DATA FOR PROCESSING –
----
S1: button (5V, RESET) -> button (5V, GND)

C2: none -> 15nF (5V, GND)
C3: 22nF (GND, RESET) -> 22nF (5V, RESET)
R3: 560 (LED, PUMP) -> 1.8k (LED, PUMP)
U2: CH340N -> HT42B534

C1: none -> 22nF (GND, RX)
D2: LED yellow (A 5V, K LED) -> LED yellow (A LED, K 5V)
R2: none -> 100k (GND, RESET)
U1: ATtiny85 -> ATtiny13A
----
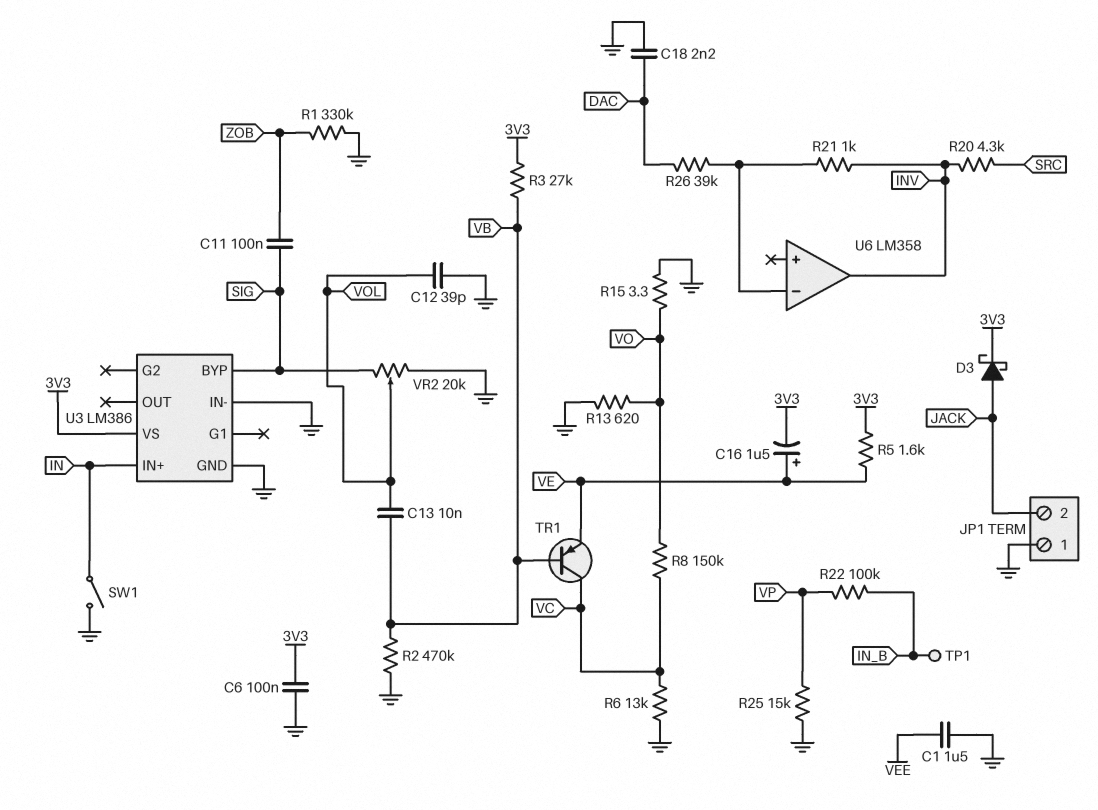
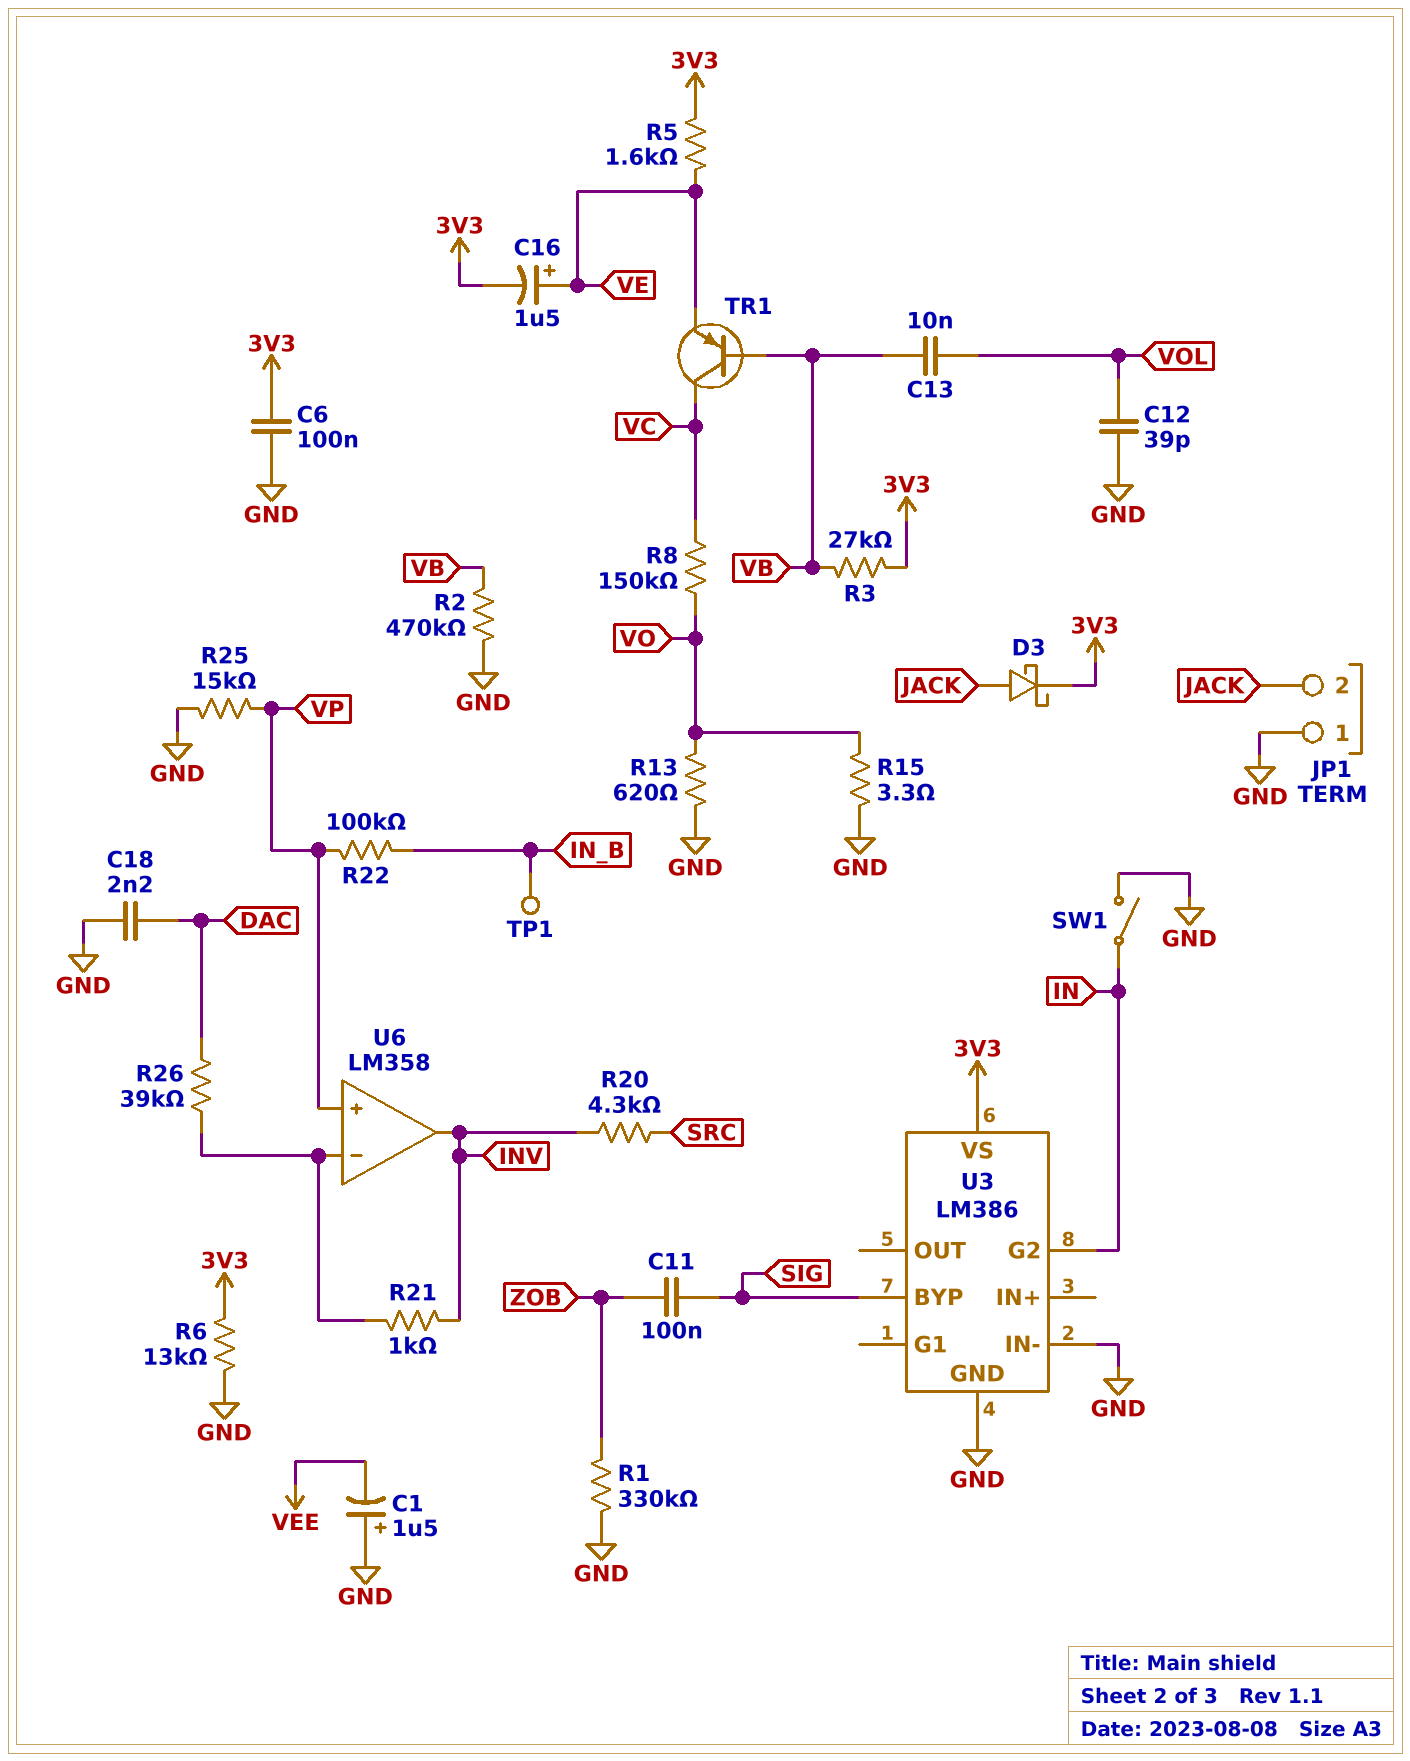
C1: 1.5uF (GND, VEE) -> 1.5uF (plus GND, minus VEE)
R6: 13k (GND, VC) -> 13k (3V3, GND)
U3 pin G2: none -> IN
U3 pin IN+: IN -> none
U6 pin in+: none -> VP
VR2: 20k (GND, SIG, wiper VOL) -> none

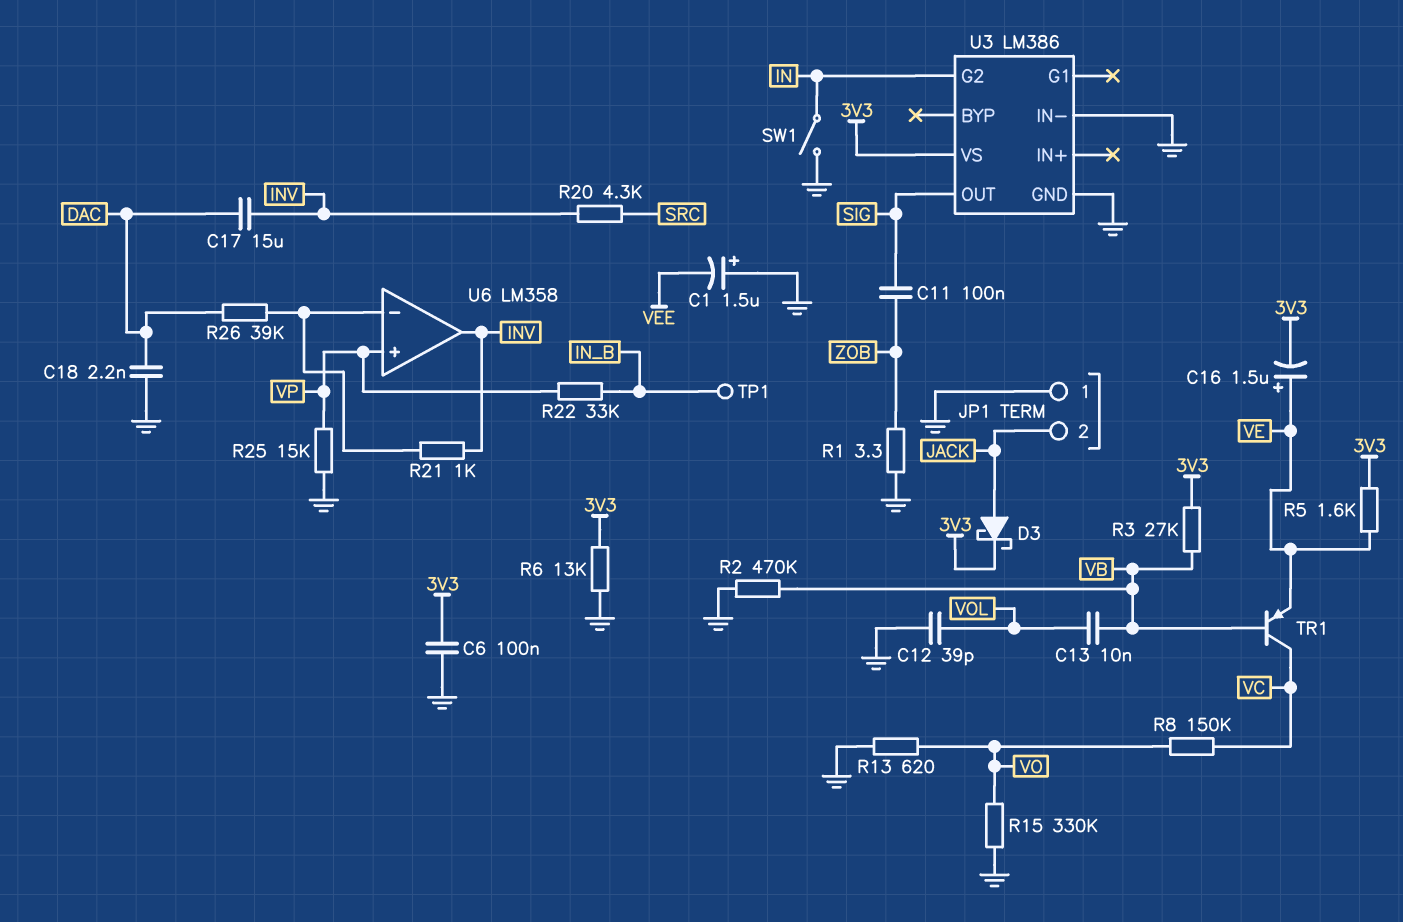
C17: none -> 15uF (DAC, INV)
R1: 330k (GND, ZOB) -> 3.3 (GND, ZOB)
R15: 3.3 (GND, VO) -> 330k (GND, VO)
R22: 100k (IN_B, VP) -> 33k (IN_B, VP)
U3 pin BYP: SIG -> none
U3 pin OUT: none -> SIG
----
TASK ITEM –
Please report how many lines in the records contain the string "RESET", and write nothing besides that number.

SOLUTION TO THE PROBLEM –
3